*** Begin section ***
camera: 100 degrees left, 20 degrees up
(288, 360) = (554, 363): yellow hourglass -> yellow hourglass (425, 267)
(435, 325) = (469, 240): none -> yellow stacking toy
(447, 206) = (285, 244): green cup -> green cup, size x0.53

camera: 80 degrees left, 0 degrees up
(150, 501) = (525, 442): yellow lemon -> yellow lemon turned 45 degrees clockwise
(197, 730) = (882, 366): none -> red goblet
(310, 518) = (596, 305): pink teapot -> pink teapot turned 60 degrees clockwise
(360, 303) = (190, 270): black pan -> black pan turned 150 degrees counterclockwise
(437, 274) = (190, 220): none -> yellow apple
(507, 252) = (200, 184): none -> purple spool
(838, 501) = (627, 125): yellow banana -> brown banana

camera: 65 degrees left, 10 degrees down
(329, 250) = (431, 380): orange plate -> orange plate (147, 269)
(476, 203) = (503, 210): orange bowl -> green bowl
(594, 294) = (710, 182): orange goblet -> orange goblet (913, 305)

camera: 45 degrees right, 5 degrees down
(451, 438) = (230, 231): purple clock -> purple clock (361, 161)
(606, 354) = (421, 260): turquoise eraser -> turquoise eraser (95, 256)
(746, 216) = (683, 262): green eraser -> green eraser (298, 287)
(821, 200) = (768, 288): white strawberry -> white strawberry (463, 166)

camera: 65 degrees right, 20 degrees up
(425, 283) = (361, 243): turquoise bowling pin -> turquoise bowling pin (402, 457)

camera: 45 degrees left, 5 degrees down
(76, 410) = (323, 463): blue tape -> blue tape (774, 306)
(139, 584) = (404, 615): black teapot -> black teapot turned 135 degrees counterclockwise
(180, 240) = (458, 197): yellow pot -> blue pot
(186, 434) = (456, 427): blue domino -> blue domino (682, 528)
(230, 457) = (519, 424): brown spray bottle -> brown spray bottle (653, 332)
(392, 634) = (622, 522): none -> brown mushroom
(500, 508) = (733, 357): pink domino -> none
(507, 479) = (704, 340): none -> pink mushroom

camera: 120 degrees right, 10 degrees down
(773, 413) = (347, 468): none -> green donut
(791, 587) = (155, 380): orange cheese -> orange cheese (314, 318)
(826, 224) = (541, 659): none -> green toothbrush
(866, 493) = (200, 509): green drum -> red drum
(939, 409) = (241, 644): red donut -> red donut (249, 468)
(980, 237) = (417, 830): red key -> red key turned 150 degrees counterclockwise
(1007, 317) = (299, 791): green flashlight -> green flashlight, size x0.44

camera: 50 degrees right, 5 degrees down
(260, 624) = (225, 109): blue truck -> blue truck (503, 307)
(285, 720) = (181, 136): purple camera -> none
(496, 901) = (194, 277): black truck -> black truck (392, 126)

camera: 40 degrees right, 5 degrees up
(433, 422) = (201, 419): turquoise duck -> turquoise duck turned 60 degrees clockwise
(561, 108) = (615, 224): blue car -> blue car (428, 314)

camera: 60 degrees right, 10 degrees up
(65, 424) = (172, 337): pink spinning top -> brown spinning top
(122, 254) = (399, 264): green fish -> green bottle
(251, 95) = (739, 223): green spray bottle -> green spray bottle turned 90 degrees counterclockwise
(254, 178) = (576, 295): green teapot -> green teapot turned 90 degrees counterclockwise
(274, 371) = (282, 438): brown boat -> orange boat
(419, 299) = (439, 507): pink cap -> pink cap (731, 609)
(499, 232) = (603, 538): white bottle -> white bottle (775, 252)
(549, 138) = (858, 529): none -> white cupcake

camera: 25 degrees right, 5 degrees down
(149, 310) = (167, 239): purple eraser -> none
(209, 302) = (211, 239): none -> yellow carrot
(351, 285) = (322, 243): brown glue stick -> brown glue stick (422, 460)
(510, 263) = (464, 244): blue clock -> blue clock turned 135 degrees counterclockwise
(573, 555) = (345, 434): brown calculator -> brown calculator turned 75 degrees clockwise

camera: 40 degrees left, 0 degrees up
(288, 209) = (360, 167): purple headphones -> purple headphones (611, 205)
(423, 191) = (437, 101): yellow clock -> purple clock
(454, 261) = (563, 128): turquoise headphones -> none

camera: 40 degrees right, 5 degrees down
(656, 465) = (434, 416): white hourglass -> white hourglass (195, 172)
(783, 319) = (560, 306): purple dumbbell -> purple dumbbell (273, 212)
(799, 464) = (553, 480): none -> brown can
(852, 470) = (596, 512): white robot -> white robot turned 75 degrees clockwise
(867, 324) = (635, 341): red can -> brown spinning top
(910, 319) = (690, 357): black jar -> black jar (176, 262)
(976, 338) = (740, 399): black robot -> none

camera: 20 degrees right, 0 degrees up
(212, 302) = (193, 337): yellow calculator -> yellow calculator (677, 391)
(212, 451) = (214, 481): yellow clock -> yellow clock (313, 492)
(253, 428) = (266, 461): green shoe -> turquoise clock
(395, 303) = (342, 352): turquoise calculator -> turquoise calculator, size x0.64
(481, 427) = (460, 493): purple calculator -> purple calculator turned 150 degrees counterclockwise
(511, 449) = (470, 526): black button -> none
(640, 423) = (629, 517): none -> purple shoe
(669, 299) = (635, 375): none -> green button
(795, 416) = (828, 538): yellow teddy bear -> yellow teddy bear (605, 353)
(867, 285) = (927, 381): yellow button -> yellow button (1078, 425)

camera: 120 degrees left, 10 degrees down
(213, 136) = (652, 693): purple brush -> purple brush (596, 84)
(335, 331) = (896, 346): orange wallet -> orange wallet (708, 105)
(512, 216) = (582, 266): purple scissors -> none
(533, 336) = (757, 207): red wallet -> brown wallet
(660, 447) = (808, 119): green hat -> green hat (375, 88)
*** End section ***
== Task directions ==
Whenever a line of the data holds the string "teapot", pick that line out.

== Task result ==
(310, 518) = (596, 305): pink teapot -> pink teapot turned 60 degrees clockwise
(139, 584) = (404, 615): black teapot -> black teapot turned 135 degrees counterclockwise
(254, 178) = (576, 295): green teapot -> green teapot turned 90 degrees counterclockwise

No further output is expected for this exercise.